ABOUT THIS TASK: Without any pictures, print the lines below from the one that has "pink teapot [60,228,193,309]" through the one that has "purple mug [305,249,392,332]", exactly and nothing else.

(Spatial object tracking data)
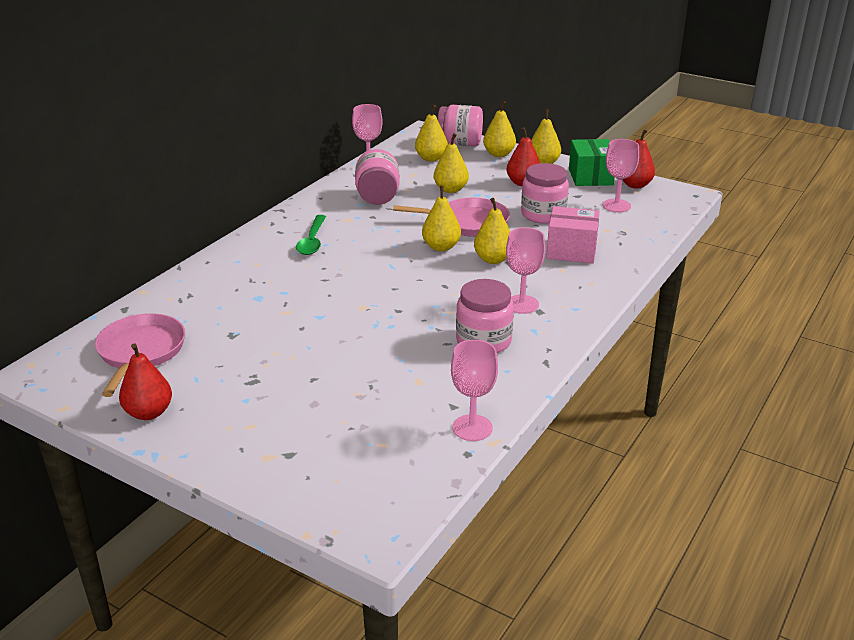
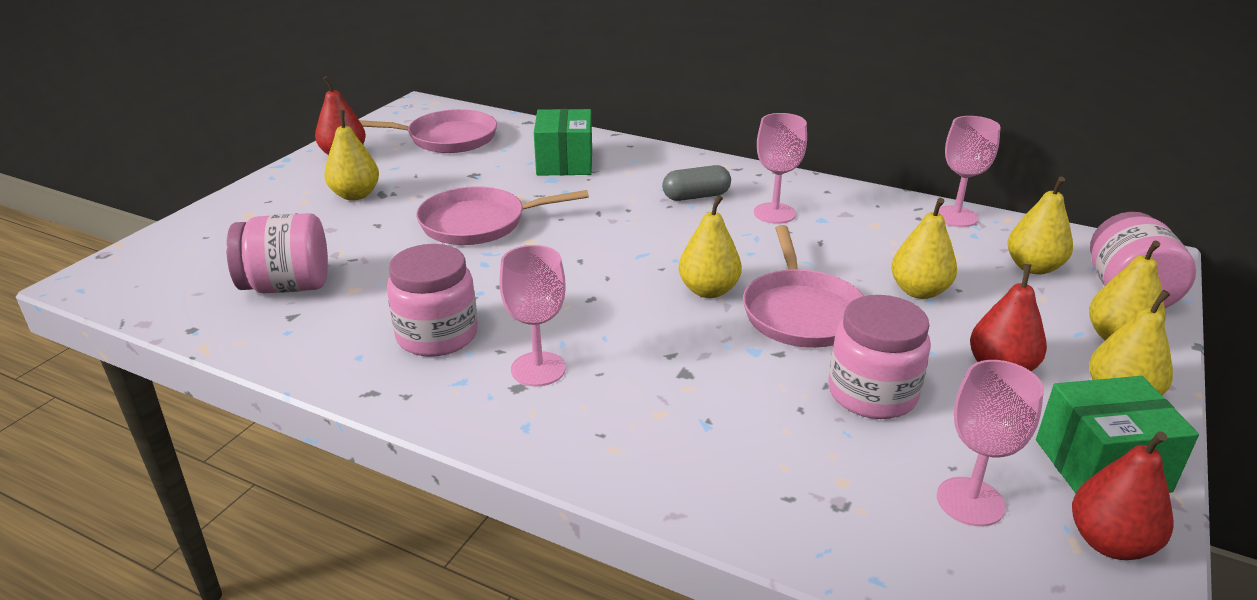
camera: 85 degrees right, 0 degrees up
green spoon [296,215,326,255] -> grey capsule [662,165,731,201]
pink jar [355,149,400,205] -> pink jar moved to [226,213,328,293]
pink goblet [451,339,498,441] -> pink goblet moved to [754,113,807,224]
yellow pear [474,198,510,264] -> yellow pear moved to [324,110,379,200]
pink box [546,206,600,263] -> none
none -> pink pan [416,186,589,245]
none -> green box [534,109,592,175]

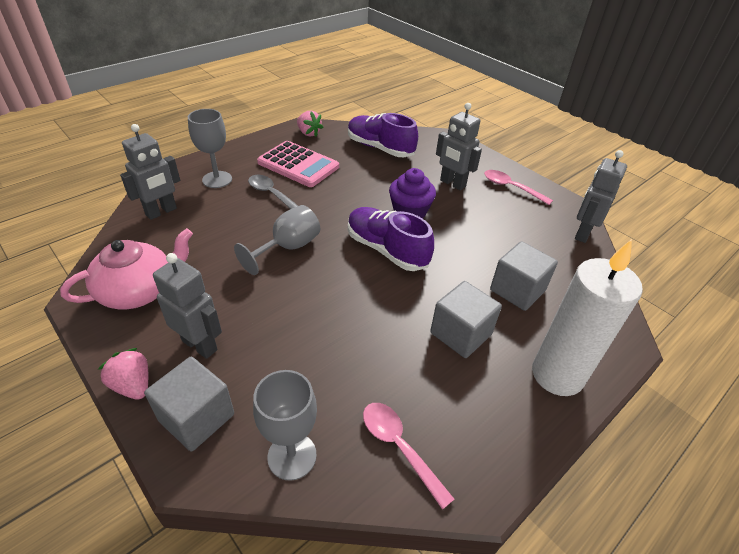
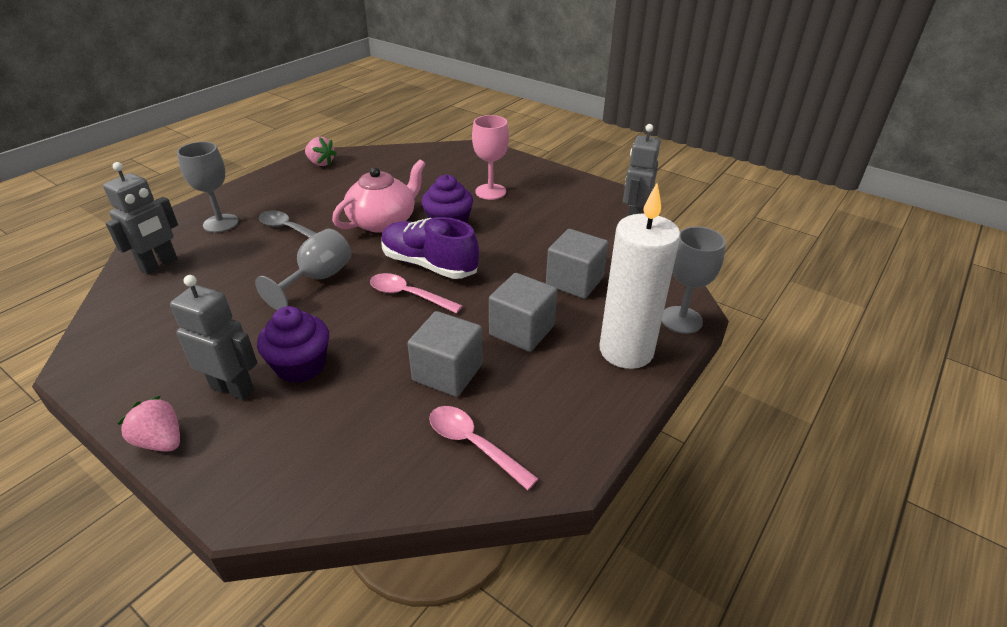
camera: 10 degrees left, 5 degrees down
pink teapot [60,228,193,309] -> pink teapot moved to [332,160,425,233]
grey cube [144,357,234,452] -> grey cube moved to [407,311,483,397]
grey goblet [253,370,317,481] -> grey goblet moved to [662,226,726,334]
pink calculator [257,141,339,187] -> none
purple shoe [348,113,418,157] -> none
grey robot [436,103,482,191] -> pink goblet [472,115,509,200]
pink spoon [484,170,553,205] -> pink spoon moved to [370,273,462,314]
none -> purple cupcake [257,306,329,383]

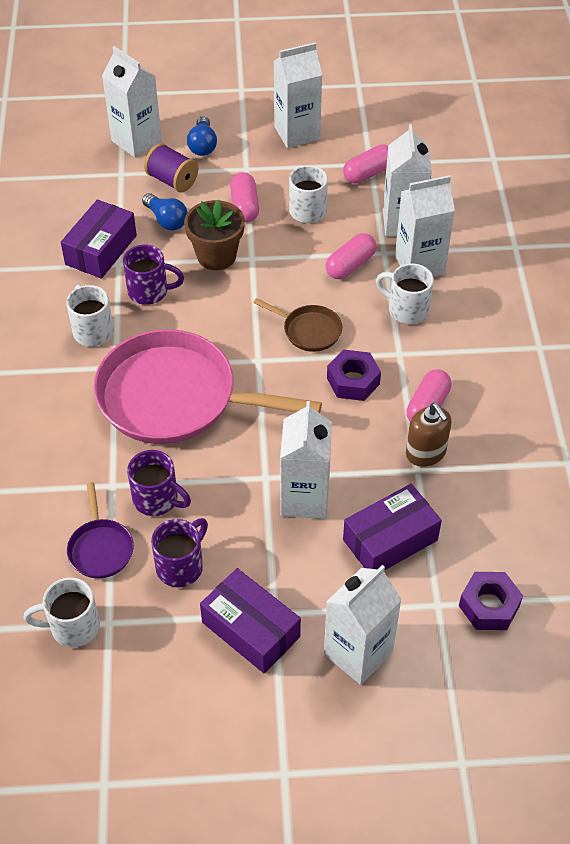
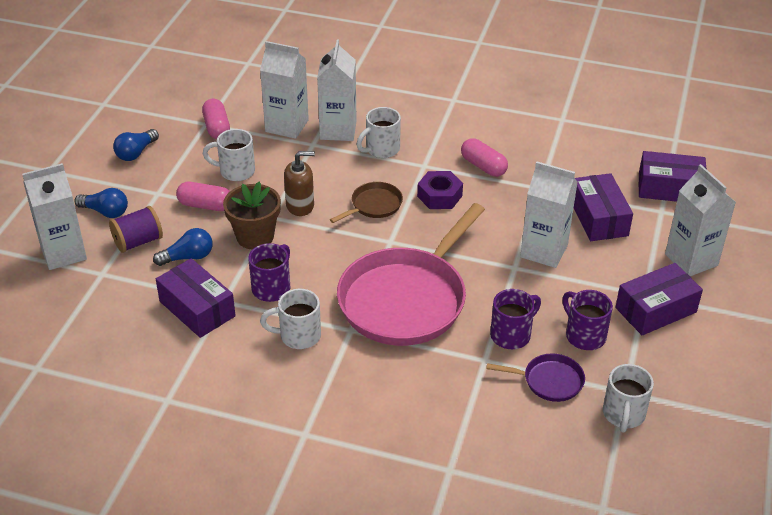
camera: 70 degrees left, 10 degrees down
white carton [273,42,322,148] -> blue light bulb [113,129,159,161]
pink capsule [326,233,376,279] -> none
brown soap dispenser [406,403,451,467] -> brown soap dispenser moved to [284,151,315,216]
purple nut [459,572,523,630] -> purple box [638,151,707,202]

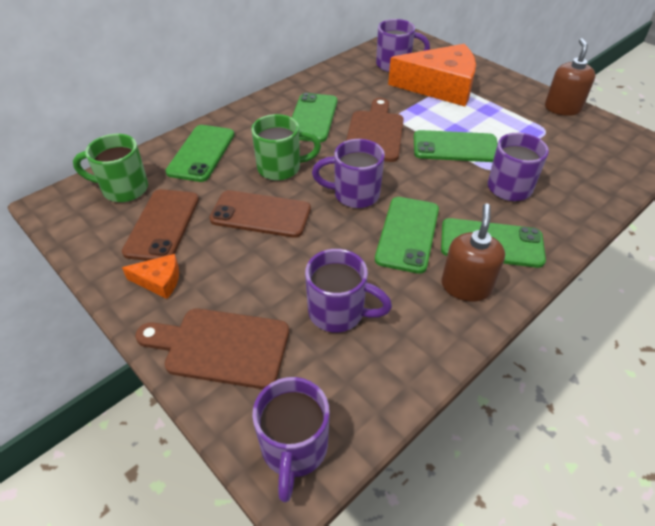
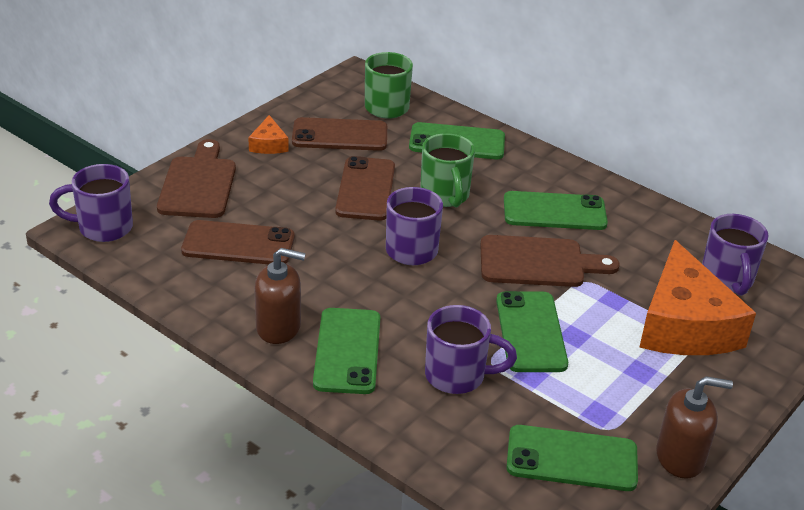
camera: 80 degrees right, 10 degrees down
purple mug [305,249,392,332] -> brown phone [181,220,295,264]
green phone [375,197,439,274] -> green phone moved to [506,425,638,491]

TASK OUTPUT:
pink teapot [60,228,193,309] -> pink teapot moved to [332,160,425,233]
grey cube [144,357,234,452] -> grey cube moved to [407,311,483,397]
grey goblet [253,370,317,481] -> grey goblet moved to [662,226,726,334]
pink calculator [257,141,339,187] -> none
purple shoe [348,113,418,157] -> none
grey robot [436,103,482,191] -> pink goblet [472,115,509,200]
pink spoon [484,170,553,205] -> pink spoon moved to [370,273,462,314]
none -> purple cupcake [257,306,329,383]

camera: 70 degrees left, 10 degrees down
white carton [273,42,322,148] -> blue light bulb [113,129,159,161]
pink capsule [326,233,376,279] -> none
brown soap dispenser [406,403,451,467] -> brown soap dispenser moved to [284,151,315,216]
purple nut [459,572,523,630] -> purple box [638,151,707,202]

camera: 80 degrees right, 10 degrees down
purple mug [305,249,392,332] -> brown phone [181,220,295,264]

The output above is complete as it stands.